*PROVIDED DATA*
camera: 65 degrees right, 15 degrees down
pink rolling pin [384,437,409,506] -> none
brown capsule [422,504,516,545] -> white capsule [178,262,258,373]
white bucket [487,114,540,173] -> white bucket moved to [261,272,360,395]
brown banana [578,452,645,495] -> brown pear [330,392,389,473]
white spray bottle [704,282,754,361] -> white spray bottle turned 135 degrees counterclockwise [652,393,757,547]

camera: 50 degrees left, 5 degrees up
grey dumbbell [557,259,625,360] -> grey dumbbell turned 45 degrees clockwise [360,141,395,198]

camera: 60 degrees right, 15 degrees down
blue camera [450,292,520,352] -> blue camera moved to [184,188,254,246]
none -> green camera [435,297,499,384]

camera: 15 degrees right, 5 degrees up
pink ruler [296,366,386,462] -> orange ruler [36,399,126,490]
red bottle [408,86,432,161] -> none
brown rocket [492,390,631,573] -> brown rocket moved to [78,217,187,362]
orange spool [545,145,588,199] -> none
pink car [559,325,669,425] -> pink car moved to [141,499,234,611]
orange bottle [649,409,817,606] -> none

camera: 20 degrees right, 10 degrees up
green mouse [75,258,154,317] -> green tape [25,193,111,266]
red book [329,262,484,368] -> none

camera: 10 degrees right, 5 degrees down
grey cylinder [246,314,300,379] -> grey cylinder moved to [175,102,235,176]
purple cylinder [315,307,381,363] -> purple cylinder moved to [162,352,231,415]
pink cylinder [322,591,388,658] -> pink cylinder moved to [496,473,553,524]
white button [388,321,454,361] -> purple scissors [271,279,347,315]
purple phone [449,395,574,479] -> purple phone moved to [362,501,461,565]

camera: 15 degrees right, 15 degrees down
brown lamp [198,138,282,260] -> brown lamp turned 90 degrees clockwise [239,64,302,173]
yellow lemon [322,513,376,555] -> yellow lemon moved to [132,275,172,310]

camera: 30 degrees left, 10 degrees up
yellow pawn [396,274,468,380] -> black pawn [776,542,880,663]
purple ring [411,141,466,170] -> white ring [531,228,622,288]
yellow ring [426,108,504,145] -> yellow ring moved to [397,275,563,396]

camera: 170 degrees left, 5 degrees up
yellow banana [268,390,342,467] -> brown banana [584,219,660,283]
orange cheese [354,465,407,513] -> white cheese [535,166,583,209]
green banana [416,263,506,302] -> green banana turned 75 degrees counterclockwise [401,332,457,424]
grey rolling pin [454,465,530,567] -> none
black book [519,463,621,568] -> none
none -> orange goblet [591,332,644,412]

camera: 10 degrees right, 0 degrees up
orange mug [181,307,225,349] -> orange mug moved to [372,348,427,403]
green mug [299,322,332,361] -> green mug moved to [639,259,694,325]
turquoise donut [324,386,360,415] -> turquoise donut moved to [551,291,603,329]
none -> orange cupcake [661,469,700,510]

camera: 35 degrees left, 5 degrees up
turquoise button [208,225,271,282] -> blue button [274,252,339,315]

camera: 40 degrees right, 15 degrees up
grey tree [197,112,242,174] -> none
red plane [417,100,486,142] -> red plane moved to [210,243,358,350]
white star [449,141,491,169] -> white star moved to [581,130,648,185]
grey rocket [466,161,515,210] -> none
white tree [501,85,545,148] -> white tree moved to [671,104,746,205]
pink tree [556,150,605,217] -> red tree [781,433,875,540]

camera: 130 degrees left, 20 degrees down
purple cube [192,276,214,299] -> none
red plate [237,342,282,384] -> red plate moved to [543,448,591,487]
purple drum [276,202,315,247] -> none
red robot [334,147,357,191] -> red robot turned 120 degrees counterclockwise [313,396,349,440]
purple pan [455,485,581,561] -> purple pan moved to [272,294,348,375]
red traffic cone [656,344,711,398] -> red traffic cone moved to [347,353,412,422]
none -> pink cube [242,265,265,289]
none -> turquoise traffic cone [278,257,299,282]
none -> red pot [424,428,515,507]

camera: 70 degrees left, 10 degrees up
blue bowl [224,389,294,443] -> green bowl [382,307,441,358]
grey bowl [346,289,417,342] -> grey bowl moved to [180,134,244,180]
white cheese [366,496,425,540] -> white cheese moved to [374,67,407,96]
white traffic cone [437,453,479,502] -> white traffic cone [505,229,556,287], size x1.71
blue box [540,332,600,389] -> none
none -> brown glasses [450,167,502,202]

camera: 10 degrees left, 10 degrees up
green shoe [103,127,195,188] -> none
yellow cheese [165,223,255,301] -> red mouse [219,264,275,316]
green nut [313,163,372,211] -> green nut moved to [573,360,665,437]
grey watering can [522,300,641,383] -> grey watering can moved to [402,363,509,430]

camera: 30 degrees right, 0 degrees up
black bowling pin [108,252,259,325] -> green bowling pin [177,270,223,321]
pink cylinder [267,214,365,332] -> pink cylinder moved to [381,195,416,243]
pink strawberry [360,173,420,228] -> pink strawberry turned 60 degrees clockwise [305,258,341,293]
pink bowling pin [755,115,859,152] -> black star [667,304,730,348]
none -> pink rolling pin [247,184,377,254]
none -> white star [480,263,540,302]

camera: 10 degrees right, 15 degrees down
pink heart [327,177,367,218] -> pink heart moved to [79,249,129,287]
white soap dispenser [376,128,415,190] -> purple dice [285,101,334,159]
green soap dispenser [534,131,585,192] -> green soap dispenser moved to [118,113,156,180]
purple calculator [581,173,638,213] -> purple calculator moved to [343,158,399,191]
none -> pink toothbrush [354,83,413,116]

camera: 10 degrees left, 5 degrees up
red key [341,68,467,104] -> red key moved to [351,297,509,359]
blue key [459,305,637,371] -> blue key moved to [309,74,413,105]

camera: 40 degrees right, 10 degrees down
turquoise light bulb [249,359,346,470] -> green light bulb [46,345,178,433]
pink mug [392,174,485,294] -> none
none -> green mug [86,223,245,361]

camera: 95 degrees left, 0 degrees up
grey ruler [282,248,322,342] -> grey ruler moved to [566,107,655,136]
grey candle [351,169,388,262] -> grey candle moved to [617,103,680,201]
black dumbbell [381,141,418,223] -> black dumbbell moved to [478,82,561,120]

*EXERCISE DESCRIPTION*
The required output is every line above from the one with "white star [449,141,491,169]" down to the one with "white traffic cone [437,453,479,502]", restated word for word, ends included.

*EXERCISE RESPONSE*
white star [449,141,491,169] -> white star moved to [581,130,648,185]
grey rocket [466,161,515,210] -> none
white tree [501,85,545,148] -> white tree moved to [671,104,746,205]
pink tree [556,150,605,217] -> red tree [781,433,875,540]

camera: 130 degrees left, 20 degrees down
purple cube [192,276,214,299] -> none
red plate [237,342,282,384] -> red plate moved to [543,448,591,487]
purple drum [276,202,315,247] -> none
red robot [334,147,357,191] -> red robot turned 120 degrees counterclockwise [313,396,349,440]
purple pan [455,485,581,561] -> purple pan moved to [272,294,348,375]
red traffic cone [656,344,711,398] -> red traffic cone moved to [347,353,412,422]
none -> pink cube [242,265,265,289]
none -> turquoise traffic cone [278,257,299,282]
none -> red pot [424,428,515,507]

camera: 70 degrees left, 10 degrees up
blue bowl [224,389,294,443] -> green bowl [382,307,441,358]
grey bowl [346,289,417,342] -> grey bowl moved to [180,134,244,180]
white cheese [366,496,425,540] -> white cheese moved to [374,67,407,96]
white traffic cone [437,453,479,502] -> white traffic cone [505,229,556,287], size x1.71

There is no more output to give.